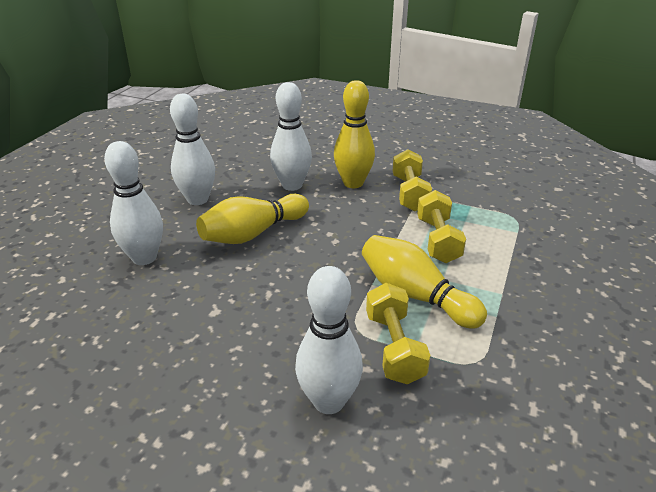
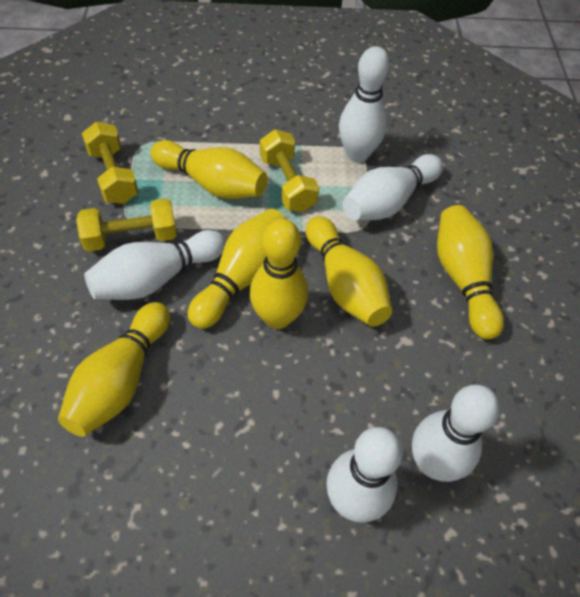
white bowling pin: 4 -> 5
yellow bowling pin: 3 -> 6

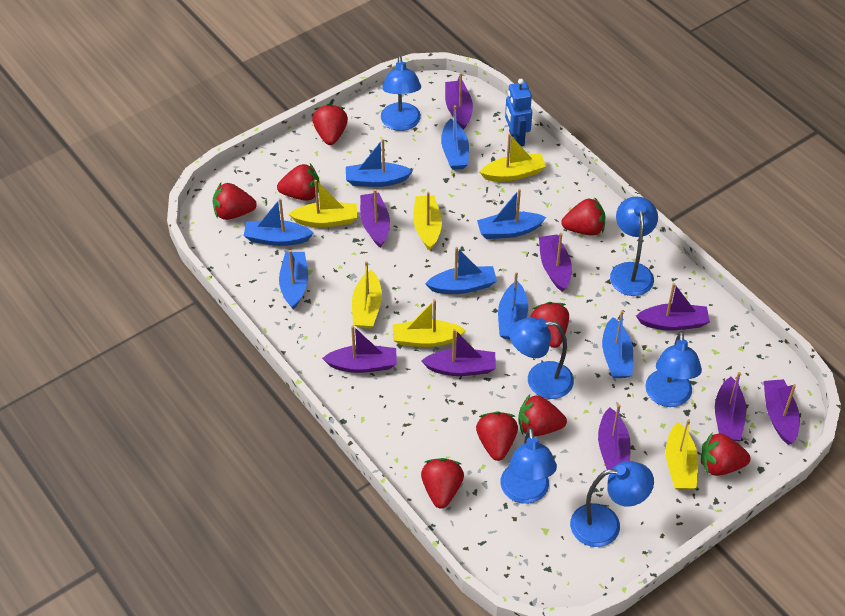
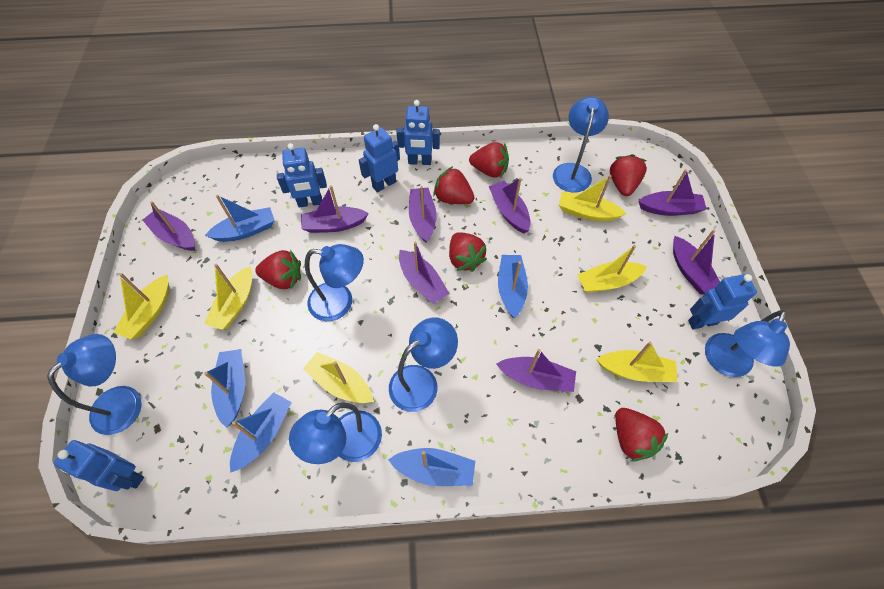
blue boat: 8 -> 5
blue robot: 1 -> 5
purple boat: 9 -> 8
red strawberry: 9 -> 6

• **Task to complete**:
What is the number of lines in the listing that contain the string "bowling"? Reply with that number alone.

• **Answer box**:
2